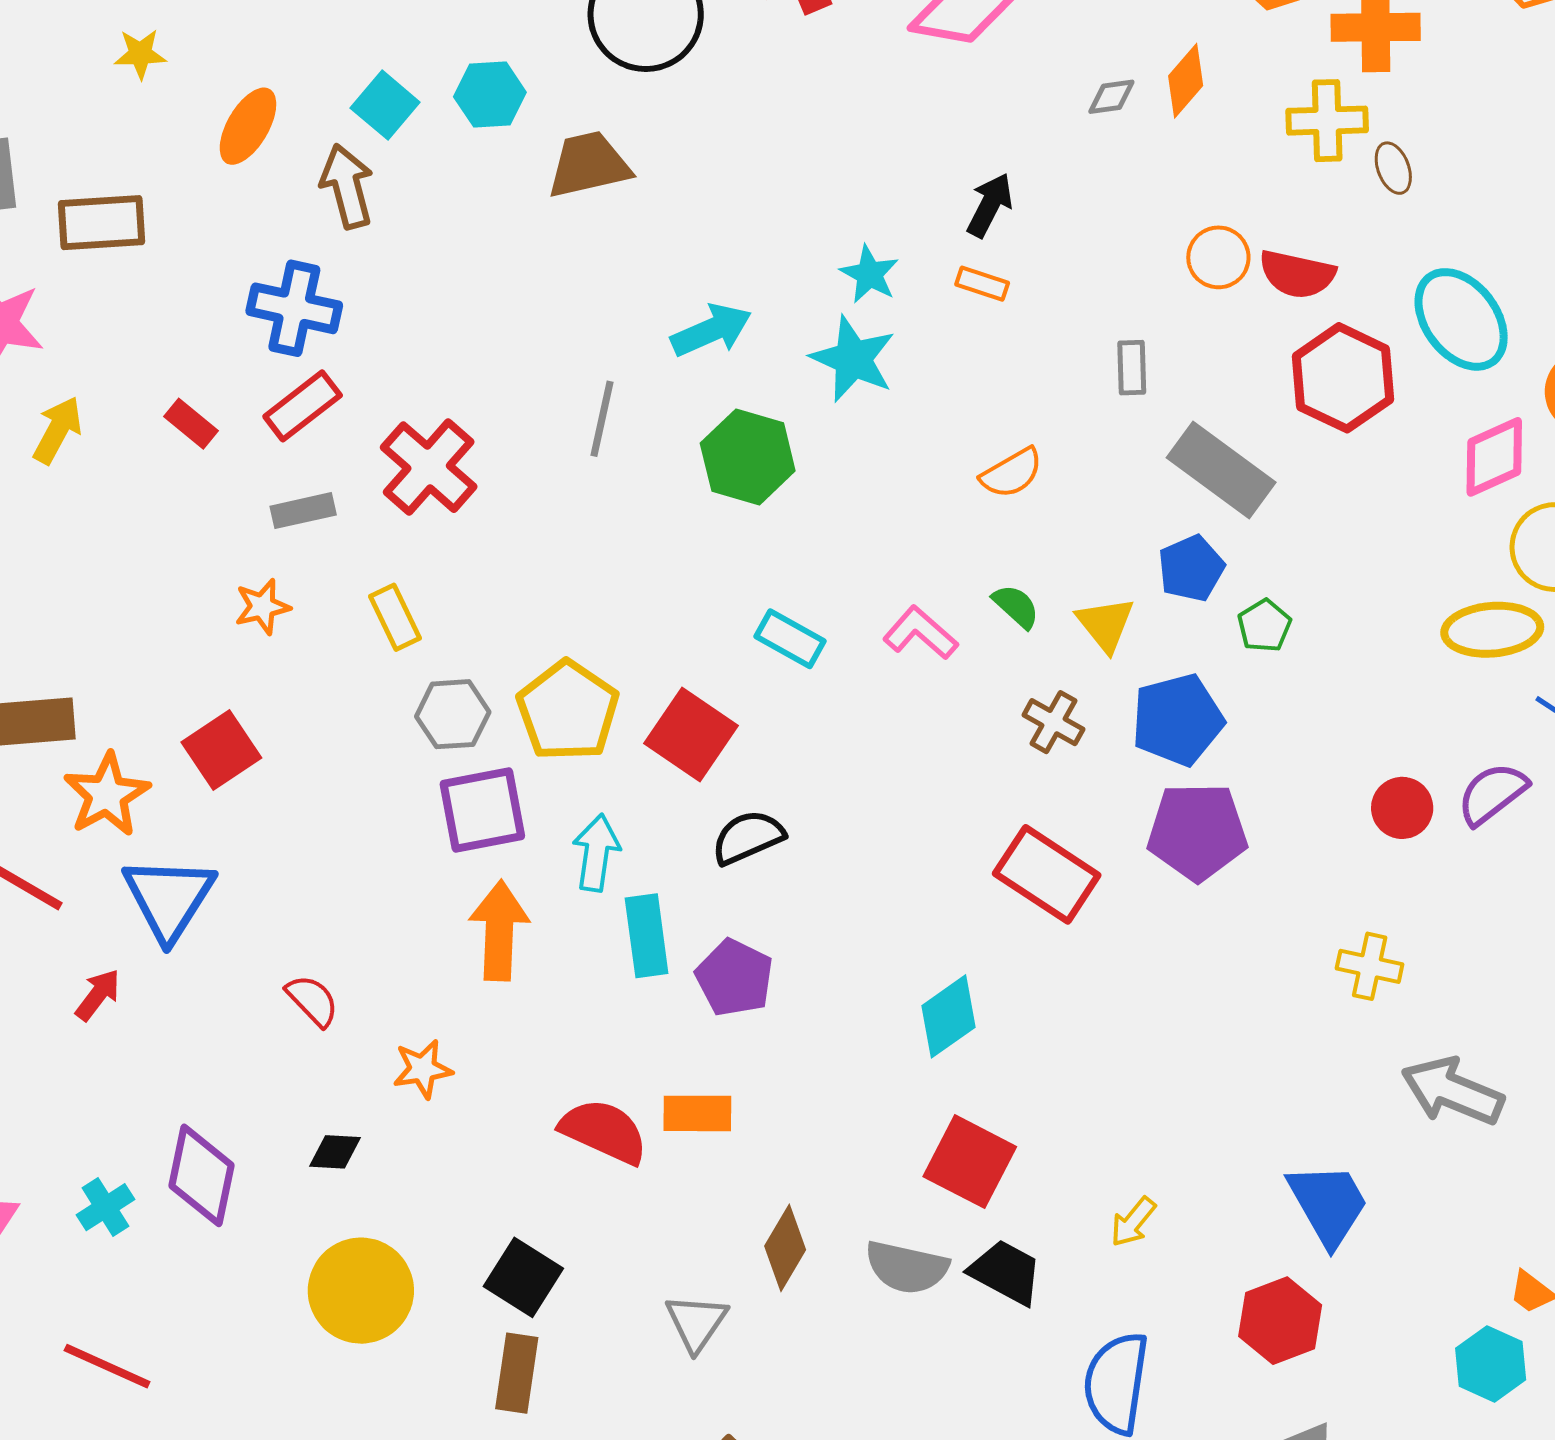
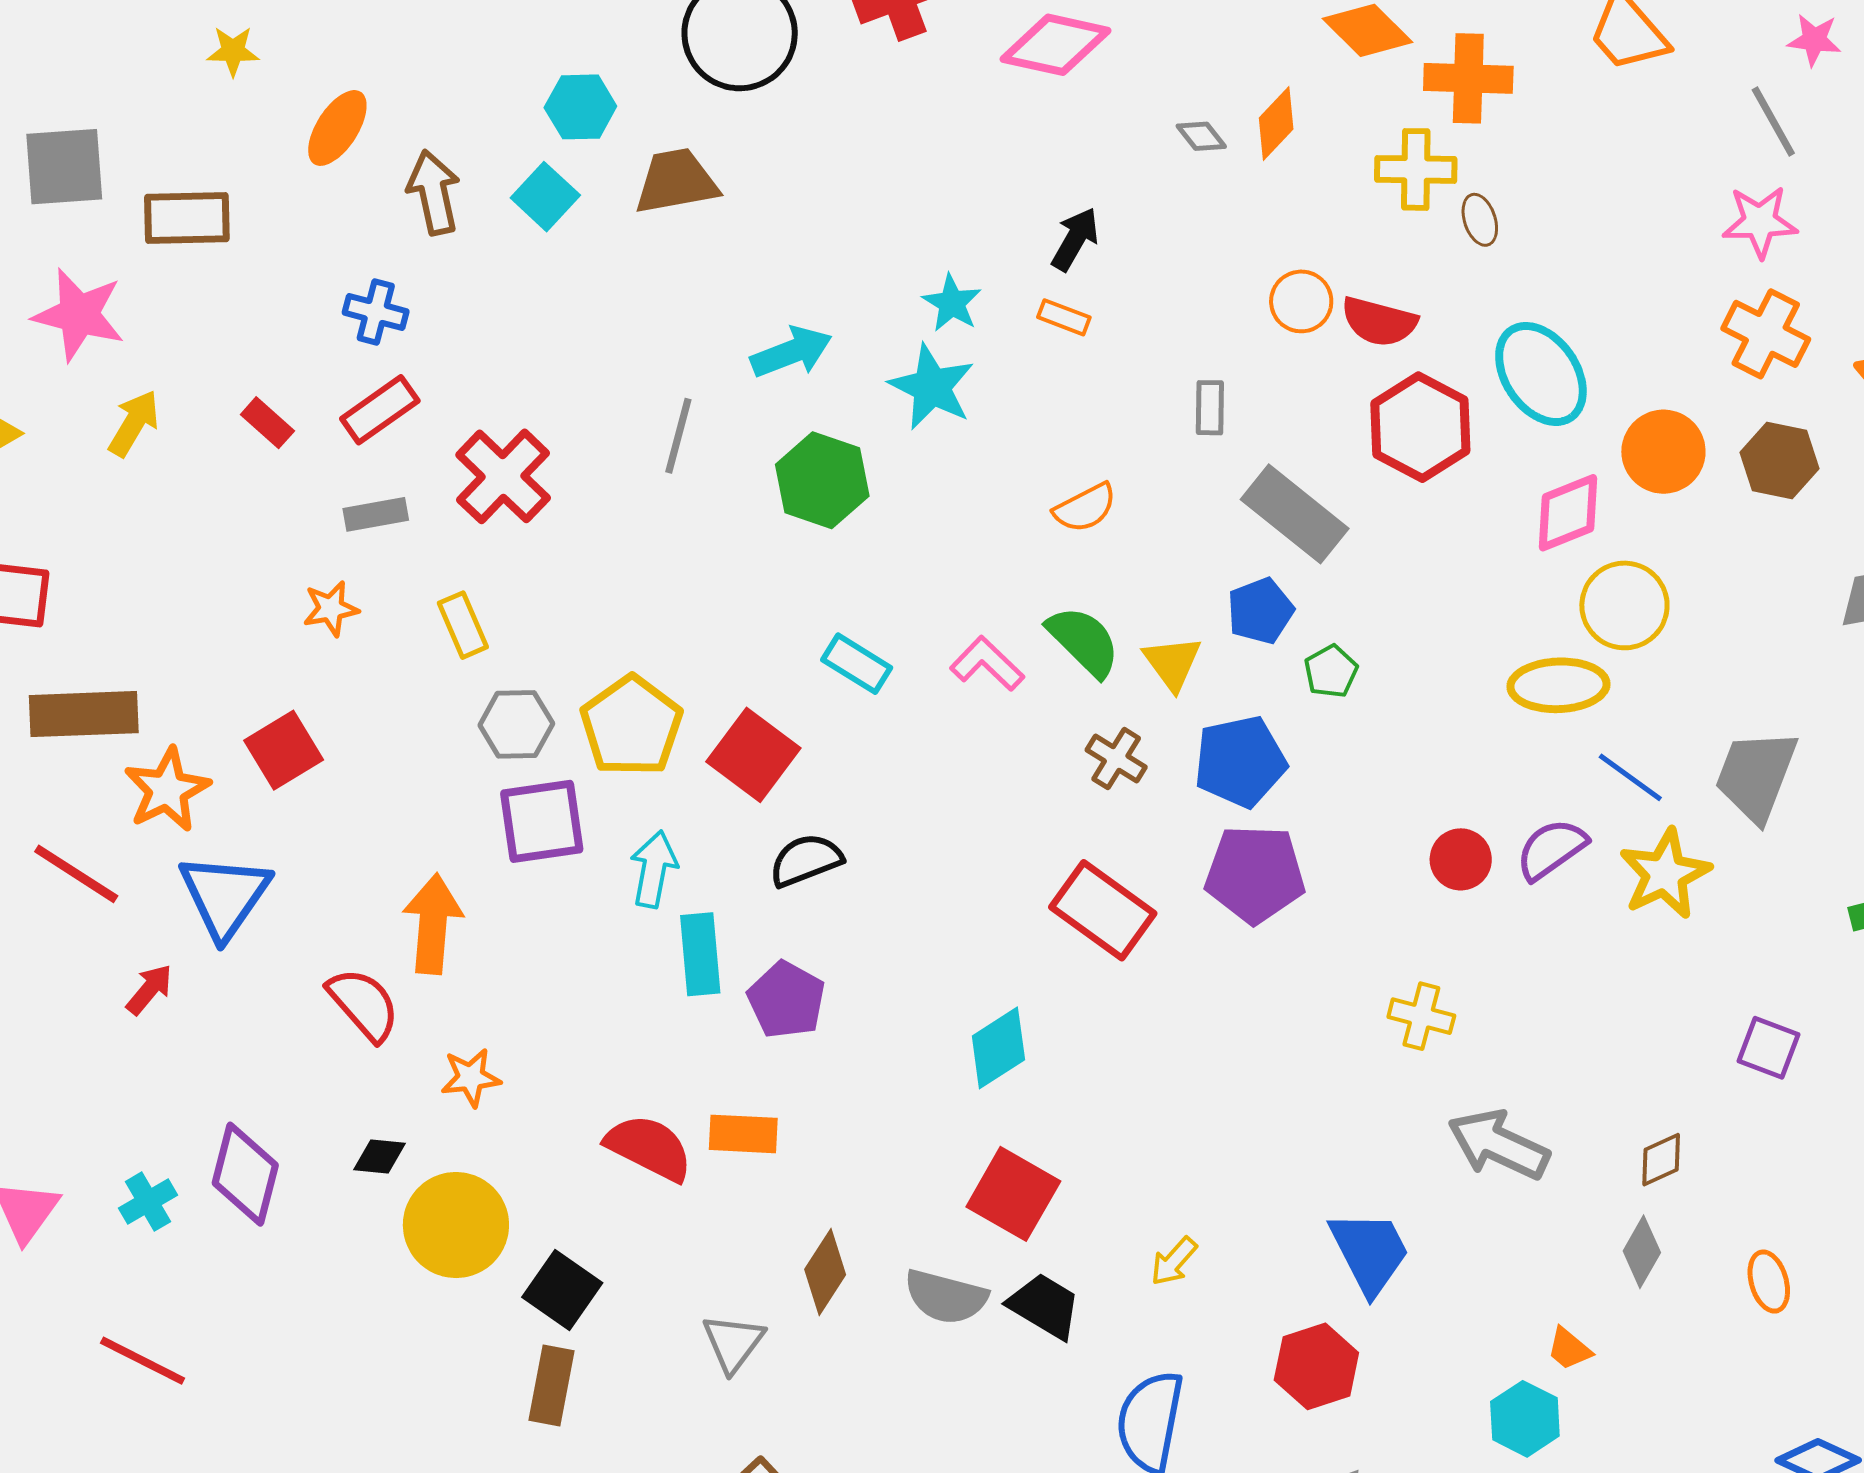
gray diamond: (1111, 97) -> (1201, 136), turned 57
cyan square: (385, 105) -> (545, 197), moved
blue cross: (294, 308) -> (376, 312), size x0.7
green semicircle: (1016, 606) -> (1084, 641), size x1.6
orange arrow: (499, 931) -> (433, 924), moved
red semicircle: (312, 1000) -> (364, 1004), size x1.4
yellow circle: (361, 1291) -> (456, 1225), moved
====
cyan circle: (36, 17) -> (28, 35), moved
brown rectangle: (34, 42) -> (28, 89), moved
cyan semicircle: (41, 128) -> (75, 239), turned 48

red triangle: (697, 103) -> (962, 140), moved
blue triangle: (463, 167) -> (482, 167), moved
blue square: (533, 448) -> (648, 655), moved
====
• [About this exercise] Select and copy every line of the listing with the word "blue".

• [Final answer]
blue cross: (294, 308) -> (376, 312), size x0.7
blue triangle: (463, 167) -> (482, 167), moved
blue square: (533, 448) -> (648, 655), moved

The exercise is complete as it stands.